Exercise: Nothing in the records should be changed in the copy, though the pictures must be left out.
═════ Task material
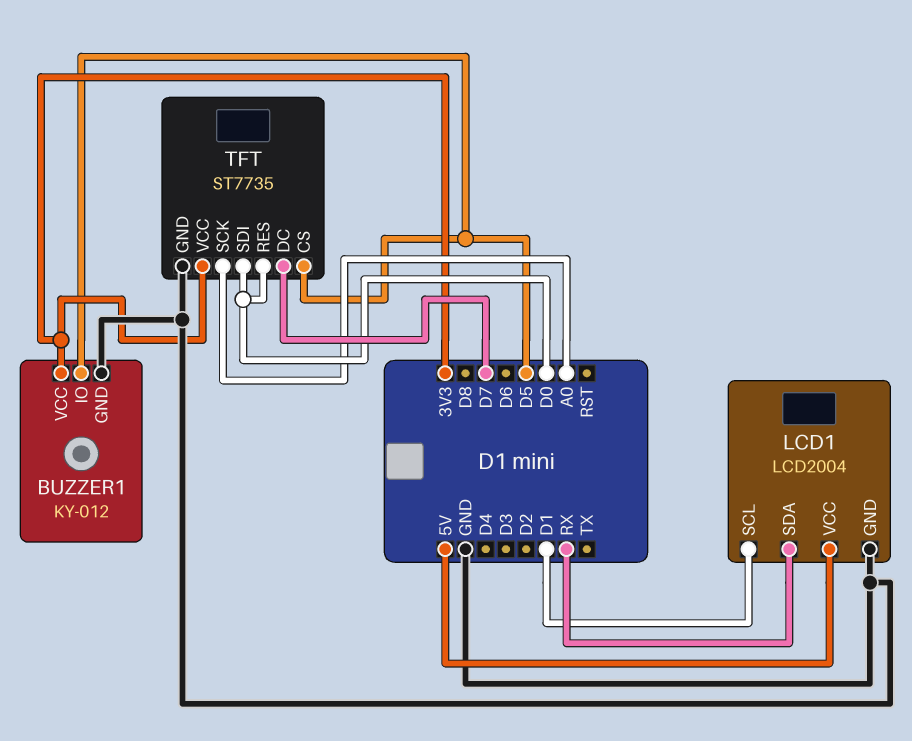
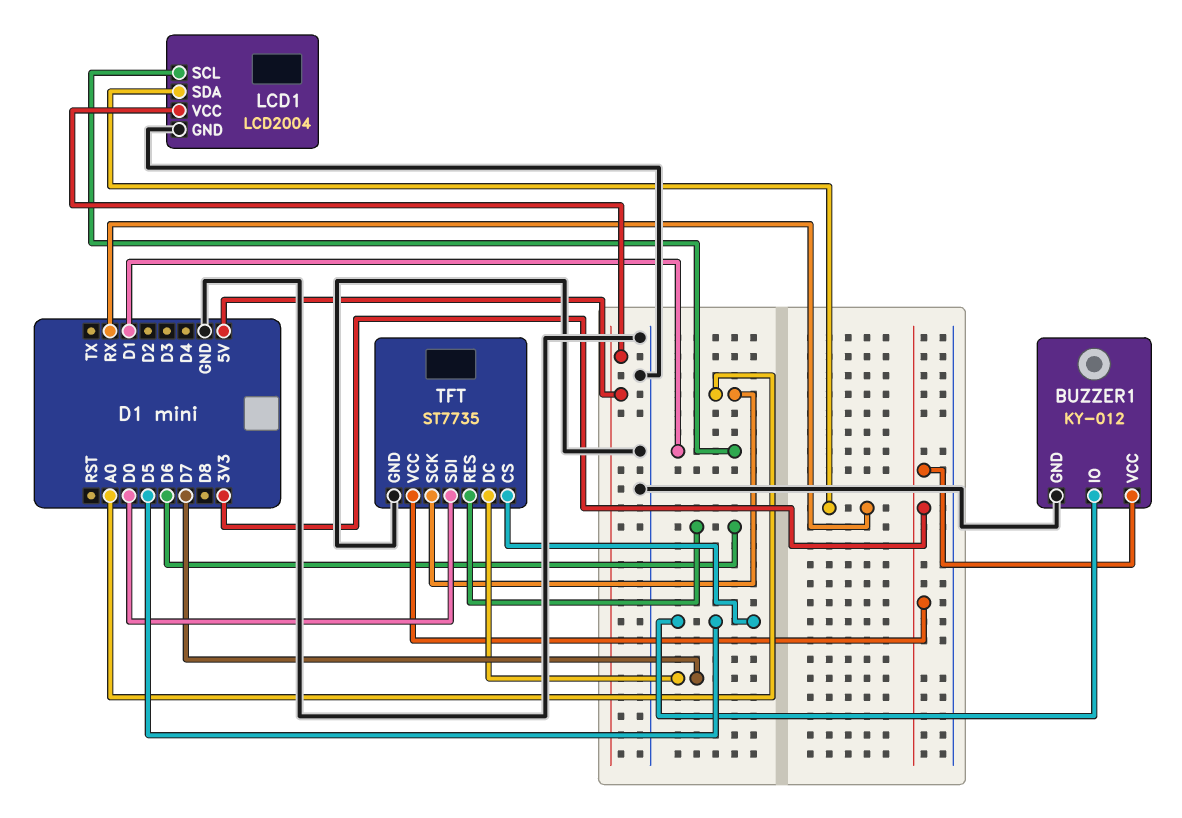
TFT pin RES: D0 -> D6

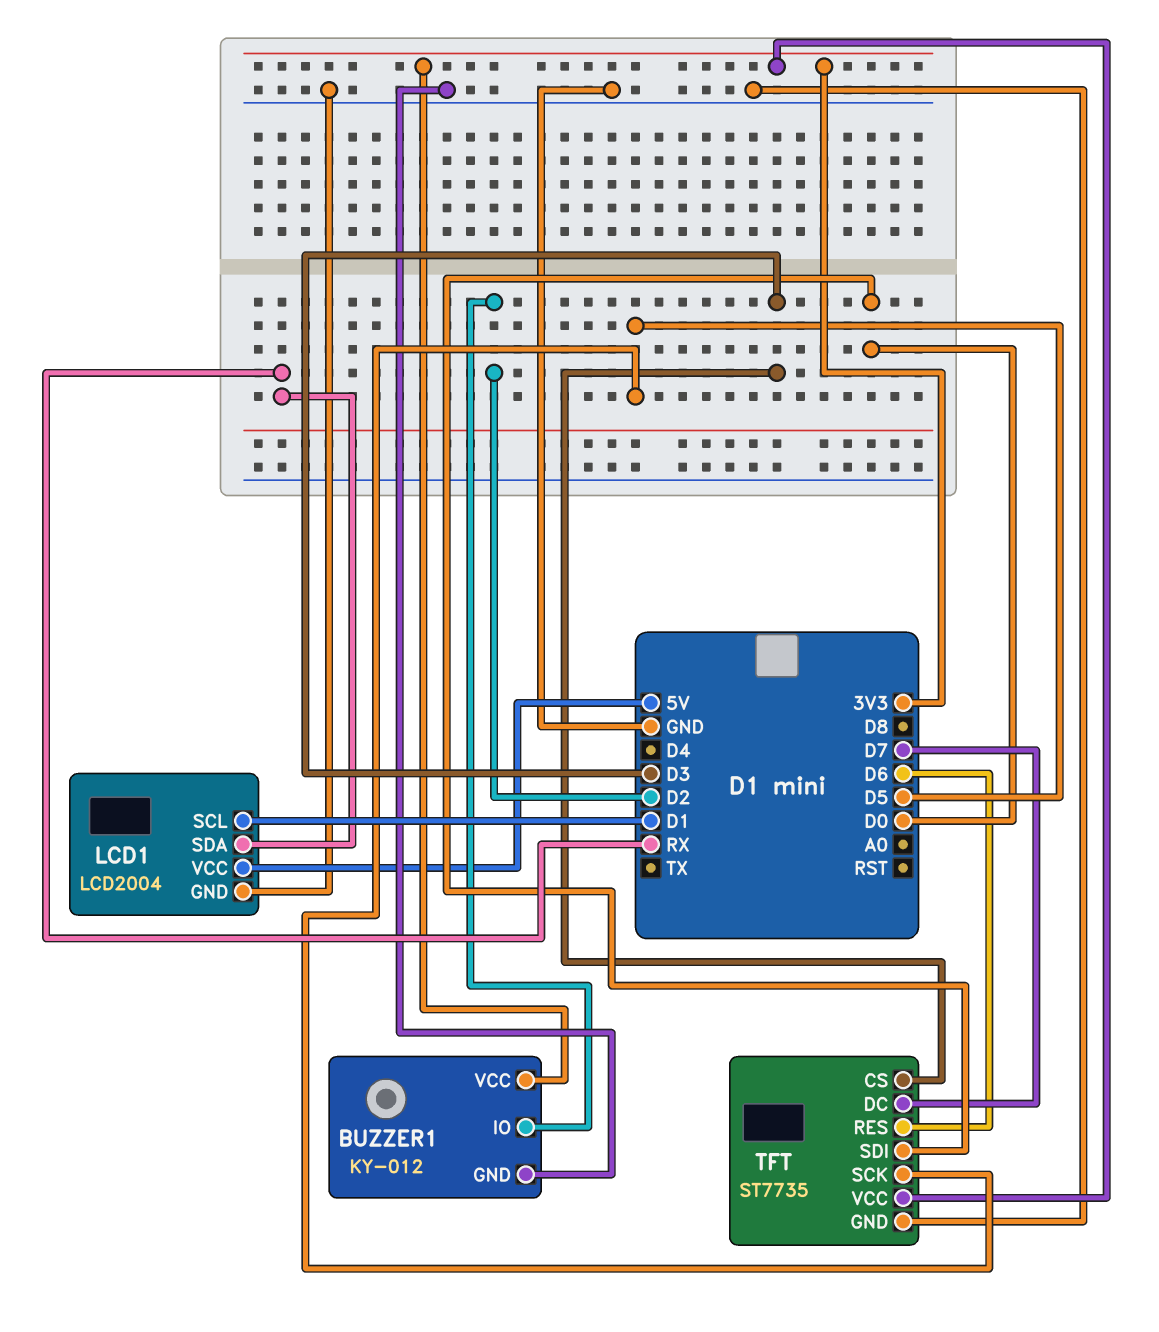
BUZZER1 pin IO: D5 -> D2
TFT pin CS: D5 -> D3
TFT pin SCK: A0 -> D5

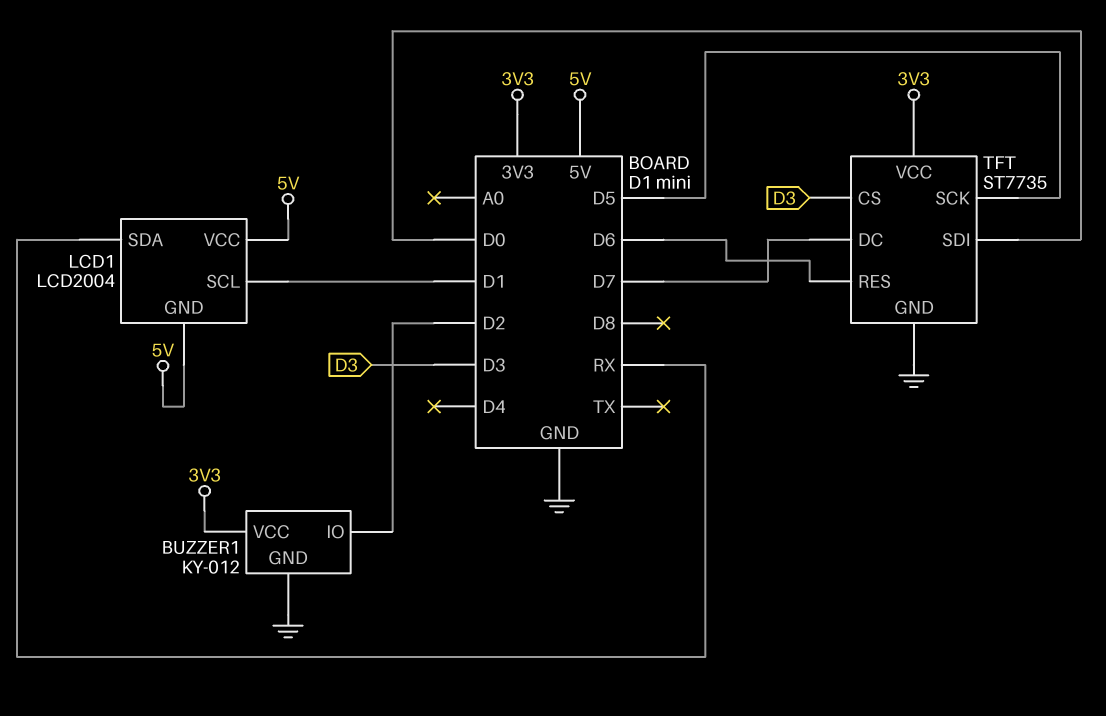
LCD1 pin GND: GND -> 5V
══════════
Result:
TFT pin RES: D0 -> D6

BUZZER1 pin IO: D5 -> D2
TFT pin CS: D5 -> D3
TFT pin SCK: A0 -> D5

LCD1 pin GND: GND -> 5V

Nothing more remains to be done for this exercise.